▶ _WHAT YOU WILL DO_:
Only a slice of the listing below is wanted. Retype the lines from the one containing "C11: 3.3uF (GND, U2/RA1) -> none" through the one containing "D3: diode 1N4004 (A GND, K AC2) -> none", exactly, both ends included.

▶ _INPUT FOR THIS TASK_:
★ ★ ★ ★

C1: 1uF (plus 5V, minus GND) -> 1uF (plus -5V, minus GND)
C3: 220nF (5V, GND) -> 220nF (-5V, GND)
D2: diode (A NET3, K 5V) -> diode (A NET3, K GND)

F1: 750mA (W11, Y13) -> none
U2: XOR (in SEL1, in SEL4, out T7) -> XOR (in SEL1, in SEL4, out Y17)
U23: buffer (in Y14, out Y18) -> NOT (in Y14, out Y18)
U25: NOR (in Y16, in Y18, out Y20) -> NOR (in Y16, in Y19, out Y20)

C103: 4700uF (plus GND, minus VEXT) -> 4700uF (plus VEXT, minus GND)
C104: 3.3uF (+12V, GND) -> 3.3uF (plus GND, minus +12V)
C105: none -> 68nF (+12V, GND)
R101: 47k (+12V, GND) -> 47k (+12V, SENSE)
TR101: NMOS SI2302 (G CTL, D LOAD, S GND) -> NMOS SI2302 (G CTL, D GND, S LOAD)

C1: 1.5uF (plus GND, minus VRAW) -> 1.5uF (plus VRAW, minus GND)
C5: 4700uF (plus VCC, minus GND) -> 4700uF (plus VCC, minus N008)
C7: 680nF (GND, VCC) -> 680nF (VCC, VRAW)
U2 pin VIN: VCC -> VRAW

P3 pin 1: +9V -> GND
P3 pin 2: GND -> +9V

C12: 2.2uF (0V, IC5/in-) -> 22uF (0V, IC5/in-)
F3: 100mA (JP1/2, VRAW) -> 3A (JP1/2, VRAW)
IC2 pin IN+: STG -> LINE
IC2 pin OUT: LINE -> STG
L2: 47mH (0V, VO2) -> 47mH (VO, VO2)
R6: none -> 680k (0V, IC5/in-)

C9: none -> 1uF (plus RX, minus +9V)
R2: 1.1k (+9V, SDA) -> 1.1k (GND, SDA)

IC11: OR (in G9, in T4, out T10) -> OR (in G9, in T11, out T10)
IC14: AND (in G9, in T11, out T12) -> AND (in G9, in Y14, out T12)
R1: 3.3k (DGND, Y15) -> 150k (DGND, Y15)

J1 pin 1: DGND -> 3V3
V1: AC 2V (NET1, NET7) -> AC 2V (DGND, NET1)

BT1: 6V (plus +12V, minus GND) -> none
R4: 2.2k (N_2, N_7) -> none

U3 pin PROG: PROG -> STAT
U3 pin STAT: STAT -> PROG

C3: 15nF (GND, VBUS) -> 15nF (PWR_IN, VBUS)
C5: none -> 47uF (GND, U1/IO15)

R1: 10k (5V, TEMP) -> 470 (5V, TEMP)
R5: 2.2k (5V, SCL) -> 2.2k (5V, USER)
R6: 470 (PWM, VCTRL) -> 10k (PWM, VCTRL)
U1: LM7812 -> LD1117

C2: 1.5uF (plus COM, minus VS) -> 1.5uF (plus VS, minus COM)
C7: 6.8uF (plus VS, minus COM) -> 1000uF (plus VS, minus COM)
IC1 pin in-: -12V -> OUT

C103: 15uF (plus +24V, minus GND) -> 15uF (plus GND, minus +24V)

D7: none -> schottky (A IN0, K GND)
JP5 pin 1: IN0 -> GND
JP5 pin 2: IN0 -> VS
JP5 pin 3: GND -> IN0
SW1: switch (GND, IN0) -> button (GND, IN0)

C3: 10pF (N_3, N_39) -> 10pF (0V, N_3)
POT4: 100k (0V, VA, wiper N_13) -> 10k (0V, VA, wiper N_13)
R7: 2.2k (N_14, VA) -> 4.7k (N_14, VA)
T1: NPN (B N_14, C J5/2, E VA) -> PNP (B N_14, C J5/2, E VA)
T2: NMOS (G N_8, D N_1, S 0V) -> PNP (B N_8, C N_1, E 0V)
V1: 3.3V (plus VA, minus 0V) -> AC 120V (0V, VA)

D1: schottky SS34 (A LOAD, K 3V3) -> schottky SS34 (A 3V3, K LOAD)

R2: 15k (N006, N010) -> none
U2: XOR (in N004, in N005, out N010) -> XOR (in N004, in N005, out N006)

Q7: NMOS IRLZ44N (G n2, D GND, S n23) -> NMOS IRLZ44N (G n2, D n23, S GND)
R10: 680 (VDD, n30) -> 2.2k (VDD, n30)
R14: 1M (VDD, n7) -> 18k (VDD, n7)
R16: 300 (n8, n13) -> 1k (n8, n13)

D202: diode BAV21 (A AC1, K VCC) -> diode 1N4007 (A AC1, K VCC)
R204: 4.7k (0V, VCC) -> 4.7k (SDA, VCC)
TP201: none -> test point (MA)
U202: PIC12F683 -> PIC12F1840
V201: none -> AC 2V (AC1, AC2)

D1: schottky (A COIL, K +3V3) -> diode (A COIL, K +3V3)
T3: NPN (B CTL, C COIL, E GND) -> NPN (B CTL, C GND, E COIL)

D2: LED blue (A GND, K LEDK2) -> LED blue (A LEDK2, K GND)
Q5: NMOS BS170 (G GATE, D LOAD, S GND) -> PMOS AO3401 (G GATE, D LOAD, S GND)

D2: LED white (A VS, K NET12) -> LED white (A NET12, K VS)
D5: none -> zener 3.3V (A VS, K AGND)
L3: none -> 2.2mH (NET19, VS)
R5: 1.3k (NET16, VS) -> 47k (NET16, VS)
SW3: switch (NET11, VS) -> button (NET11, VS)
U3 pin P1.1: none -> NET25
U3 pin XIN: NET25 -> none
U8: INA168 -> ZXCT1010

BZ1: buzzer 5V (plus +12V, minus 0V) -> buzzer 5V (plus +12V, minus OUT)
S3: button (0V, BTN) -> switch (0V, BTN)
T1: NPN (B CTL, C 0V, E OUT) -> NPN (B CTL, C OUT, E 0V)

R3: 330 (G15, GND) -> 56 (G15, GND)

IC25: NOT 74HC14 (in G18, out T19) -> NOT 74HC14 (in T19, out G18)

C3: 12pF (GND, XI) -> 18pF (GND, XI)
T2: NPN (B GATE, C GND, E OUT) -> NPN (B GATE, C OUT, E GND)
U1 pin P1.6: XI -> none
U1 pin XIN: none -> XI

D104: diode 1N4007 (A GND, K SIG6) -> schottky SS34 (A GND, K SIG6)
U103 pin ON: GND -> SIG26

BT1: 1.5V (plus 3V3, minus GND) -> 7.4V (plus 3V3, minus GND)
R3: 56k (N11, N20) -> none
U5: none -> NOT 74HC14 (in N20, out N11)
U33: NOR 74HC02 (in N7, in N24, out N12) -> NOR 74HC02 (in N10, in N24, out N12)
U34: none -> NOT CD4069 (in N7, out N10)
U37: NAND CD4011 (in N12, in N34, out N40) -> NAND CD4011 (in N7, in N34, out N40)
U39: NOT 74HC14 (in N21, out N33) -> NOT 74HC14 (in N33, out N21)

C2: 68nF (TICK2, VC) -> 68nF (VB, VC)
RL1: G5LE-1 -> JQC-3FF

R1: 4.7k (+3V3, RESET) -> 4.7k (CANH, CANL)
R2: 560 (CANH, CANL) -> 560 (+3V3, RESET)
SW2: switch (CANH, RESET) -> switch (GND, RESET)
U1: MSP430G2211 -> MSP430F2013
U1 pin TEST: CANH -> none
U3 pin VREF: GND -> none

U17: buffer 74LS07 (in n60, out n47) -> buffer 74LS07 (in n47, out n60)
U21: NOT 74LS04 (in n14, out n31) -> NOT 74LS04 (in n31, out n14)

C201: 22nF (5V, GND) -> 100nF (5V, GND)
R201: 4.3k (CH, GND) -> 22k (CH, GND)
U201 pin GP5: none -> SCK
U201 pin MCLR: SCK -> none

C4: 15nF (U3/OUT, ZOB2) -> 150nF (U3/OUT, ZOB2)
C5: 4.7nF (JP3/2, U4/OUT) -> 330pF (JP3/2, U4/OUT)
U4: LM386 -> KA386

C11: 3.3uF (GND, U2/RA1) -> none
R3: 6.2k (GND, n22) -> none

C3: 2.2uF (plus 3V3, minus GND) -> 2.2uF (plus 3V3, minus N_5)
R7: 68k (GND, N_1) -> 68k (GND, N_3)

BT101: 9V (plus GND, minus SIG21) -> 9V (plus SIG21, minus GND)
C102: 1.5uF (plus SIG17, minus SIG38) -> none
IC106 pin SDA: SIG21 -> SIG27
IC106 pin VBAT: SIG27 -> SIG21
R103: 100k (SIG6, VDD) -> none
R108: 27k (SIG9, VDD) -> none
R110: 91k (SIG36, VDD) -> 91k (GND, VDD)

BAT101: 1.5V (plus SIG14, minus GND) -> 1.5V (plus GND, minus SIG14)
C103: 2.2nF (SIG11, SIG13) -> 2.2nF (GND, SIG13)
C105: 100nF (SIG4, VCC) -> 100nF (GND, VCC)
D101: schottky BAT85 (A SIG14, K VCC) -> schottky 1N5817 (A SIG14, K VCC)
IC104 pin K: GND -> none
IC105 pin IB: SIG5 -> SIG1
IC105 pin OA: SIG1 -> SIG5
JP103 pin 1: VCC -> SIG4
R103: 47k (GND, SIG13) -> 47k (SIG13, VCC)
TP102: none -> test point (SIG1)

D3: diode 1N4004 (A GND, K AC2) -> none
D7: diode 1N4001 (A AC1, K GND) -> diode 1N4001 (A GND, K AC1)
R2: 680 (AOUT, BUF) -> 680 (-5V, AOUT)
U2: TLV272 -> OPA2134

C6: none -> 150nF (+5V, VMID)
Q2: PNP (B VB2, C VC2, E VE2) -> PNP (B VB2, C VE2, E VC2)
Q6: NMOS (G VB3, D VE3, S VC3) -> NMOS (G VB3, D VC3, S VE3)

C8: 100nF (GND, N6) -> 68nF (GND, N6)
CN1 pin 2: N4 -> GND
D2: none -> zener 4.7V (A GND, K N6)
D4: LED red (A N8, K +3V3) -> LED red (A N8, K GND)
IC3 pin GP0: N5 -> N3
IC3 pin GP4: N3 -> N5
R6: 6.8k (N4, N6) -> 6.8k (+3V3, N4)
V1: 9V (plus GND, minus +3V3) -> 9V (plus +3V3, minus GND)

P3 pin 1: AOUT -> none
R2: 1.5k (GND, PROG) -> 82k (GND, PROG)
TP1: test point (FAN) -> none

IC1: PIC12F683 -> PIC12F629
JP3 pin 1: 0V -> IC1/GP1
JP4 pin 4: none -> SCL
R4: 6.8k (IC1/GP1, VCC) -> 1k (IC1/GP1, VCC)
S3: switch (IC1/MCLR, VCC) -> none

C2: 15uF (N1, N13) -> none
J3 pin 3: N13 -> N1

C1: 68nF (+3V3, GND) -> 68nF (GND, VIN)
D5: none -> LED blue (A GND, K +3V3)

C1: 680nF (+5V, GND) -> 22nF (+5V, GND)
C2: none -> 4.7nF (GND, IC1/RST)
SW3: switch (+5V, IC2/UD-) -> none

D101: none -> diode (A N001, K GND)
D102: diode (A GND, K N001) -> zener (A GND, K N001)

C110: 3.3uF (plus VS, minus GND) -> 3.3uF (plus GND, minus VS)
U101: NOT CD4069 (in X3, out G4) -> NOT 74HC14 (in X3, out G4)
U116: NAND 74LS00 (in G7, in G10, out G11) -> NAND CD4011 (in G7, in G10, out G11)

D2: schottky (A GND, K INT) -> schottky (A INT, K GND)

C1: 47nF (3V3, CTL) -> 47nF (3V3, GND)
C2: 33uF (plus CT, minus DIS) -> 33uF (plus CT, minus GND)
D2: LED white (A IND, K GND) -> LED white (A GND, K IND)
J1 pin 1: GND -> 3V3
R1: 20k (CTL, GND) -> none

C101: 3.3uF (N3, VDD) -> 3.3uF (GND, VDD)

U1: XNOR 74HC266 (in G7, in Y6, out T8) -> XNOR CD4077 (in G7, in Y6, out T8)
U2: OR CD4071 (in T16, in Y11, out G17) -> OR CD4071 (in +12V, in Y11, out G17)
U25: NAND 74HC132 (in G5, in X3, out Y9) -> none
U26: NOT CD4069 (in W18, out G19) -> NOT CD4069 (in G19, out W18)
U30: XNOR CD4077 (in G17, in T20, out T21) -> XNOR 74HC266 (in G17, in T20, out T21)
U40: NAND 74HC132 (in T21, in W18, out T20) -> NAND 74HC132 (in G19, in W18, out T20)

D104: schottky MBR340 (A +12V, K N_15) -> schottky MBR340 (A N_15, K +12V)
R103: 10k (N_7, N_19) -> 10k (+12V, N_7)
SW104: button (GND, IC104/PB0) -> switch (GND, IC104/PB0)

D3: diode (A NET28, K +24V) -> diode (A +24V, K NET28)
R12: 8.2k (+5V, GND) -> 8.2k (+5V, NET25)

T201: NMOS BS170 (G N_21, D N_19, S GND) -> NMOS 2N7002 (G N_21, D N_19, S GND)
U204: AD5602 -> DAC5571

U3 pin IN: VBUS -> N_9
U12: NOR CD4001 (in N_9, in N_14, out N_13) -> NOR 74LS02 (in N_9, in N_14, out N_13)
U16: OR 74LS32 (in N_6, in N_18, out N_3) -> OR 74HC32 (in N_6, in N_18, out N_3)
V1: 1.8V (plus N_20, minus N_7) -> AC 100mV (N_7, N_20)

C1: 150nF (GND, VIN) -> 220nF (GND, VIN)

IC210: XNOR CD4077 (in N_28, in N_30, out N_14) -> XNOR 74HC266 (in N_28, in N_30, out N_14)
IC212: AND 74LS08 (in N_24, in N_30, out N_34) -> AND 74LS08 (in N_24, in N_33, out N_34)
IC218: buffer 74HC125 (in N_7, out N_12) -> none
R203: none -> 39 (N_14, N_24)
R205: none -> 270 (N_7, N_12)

★ ★ ★ ★

▶ _FINAL ANSWER_:
C11: 3.3uF (GND, U2/RA1) -> none
R3: 6.2k (GND, n22) -> none

C3: 2.2uF (plus 3V3, minus GND) -> 2.2uF (plus 3V3, minus N_5)
R7: 68k (GND, N_1) -> 68k (GND, N_3)

BT101: 9V (plus GND, minus SIG21) -> 9V (plus SIG21, minus GND)
C102: 1.5uF (plus SIG17, minus SIG38) -> none
IC106 pin SDA: SIG21 -> SIG27
IC106 pin VBAT: SIG27 -> SIG21
R103: 100k (SIG6, VDD) -> none
R108: 27k (SIG9, VDD) -> none
R110: 91k (SIG36, VDD) -> 91k (GND, VDD)

BAT101: 1.5V (plus SIG14, minus GND) -> 1.5V (plus GND, minus SIG14)
C103: 2.2nF (SIG11, SIG13) -> 2.2nF (GND, SIG13)
C105: 100nF (SIG4, VCC) -> 100nF (GND, VCC)
D101: schottky BAT85 (A SIG14, K VCC) -> schottky 1N5817 (A SIG14, K VCC)
IC104 pin K: GND -> none
IC105 pin IB: SIG5 -> SIG1
IC105 pin OA: SIG1 -> SIG5
JP103 pin 1: VCC -> SIG4
R103: 47k (GND, SIG13) -> 47k (SIG13, VCC)
TP102: none -> test point (SIG1)

D3: diode 1N4004 (A GND, K AC2) -> none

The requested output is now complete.